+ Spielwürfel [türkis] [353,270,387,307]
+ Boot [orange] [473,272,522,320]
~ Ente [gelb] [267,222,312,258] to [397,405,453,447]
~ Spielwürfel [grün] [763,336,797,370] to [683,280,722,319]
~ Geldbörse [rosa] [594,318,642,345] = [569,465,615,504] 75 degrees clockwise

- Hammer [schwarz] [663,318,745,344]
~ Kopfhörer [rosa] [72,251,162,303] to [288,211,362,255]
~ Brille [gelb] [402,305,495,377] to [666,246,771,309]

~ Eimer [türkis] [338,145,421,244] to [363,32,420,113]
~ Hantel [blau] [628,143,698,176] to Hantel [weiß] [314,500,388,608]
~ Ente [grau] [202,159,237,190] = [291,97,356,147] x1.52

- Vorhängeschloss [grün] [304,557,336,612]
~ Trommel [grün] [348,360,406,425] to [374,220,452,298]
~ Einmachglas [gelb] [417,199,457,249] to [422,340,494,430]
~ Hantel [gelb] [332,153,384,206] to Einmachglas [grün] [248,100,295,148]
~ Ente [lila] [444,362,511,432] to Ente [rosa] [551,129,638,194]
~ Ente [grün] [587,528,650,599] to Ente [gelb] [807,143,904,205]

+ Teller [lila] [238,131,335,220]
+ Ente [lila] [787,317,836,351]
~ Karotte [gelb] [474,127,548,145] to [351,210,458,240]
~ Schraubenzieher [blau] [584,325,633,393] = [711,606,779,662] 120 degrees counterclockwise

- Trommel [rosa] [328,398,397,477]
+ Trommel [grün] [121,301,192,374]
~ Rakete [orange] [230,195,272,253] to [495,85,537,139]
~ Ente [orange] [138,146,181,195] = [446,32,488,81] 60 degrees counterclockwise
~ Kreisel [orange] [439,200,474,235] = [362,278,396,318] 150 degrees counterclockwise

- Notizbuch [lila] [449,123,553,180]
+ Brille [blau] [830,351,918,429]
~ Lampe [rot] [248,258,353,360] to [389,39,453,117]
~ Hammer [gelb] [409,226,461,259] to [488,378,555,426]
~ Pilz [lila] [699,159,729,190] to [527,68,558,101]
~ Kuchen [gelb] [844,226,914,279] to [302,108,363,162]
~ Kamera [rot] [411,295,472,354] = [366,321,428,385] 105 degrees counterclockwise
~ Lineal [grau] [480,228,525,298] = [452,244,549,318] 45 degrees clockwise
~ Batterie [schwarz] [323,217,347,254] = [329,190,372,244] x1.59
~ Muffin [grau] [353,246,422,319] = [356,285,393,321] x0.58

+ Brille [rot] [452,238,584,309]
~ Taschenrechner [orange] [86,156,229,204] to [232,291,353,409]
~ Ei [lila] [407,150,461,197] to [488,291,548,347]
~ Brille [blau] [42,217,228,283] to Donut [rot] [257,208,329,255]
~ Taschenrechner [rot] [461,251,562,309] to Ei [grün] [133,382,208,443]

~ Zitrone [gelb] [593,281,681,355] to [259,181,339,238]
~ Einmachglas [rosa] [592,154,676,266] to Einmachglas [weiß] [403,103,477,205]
===============
> PROBLEM DESCRIPTION:
Among the lines of the preceding listing, tally those that include "Spielwürfel"; reply with the number alone.

> YOUR SOLUTION:
2